### DATA SHOWN
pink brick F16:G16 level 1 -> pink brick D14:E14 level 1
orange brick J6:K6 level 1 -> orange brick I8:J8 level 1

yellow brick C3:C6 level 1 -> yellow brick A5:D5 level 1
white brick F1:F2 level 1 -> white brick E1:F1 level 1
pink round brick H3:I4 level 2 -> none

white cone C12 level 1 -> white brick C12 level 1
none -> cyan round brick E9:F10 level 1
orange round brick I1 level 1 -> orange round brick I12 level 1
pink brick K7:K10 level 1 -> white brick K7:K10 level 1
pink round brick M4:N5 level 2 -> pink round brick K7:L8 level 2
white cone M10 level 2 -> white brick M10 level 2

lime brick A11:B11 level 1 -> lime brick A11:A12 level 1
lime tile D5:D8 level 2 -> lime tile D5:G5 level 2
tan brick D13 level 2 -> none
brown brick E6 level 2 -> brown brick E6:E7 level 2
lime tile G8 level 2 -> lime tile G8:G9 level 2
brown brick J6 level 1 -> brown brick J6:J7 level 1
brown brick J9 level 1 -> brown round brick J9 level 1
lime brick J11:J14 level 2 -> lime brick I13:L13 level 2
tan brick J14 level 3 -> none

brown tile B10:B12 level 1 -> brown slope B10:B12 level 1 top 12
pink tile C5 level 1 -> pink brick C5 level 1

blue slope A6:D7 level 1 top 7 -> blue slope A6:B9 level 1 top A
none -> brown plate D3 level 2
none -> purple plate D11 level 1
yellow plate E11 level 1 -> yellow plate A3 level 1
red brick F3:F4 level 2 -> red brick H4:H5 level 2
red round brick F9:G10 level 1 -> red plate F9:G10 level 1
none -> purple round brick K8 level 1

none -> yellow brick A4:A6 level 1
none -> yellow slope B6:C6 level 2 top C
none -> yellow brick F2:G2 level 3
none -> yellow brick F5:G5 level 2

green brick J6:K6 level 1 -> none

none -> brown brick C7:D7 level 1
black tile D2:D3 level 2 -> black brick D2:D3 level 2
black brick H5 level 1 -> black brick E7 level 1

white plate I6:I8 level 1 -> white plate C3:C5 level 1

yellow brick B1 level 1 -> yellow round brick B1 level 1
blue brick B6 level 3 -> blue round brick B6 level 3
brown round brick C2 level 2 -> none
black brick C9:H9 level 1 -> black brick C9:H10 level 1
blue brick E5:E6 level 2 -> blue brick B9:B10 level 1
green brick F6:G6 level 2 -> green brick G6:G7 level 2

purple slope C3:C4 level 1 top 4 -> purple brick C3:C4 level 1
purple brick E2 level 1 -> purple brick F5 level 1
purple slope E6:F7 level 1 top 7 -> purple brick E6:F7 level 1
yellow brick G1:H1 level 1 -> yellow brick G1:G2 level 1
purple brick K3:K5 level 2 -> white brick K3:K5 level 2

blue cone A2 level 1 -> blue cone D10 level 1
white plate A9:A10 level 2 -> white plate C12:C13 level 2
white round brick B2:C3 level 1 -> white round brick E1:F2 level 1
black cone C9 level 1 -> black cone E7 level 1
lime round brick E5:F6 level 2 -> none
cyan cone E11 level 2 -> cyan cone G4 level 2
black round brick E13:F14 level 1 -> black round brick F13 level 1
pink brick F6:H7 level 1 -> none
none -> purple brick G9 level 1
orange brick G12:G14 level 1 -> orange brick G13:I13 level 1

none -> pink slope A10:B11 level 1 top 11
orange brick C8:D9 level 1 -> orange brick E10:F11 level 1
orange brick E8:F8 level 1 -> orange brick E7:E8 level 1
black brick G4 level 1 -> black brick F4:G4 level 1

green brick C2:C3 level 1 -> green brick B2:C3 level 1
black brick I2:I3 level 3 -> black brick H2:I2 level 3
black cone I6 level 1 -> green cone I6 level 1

### WHAT TO DO
For the lines above, output exactly those from the line containing "orange brick J6:K6" through the line containing "brown brick J6 level", and skip the others.

### SOLUTION TO THIS EXERCISE
orange brick J6:K6 level 1 -> orange brick I8:J8 level 1

yellow brick C3:C6 level 1 -> yellow brick A5:D5 level 1
white brick F1:F2 level 1 -> white brick E1:F1 level 1
pink round brick H3:I4 level 2 -> none

white cone C12 level 1 -> white brick C12 level 1
none -> cyan round brick E9:F10 level 1
orange round brick I1 level 1 -> orange round brick I12 level 1
pink brick K7:K10 level 1 -> white brick K7:K10 level 1
pink round brick M4:N5 level 2 -> pink round brick K7:L8 level 2
white cone M10 level 2 -> white brick M10 level 2

lime brick A11:B11 level 1 -> lime brick A11:A12 level 1
lime tile D5:D8 level 2 -> lime tile D5:G5 level 2
tan brick D13 level 2 -> none
brown brick E6 level 2 -> brown brick E6:E7 level 2
lime tile G8 level 2 -> lime tile G8:G9 level 2
brown brick J6 level 1 -> brown brick J6:J7 level 1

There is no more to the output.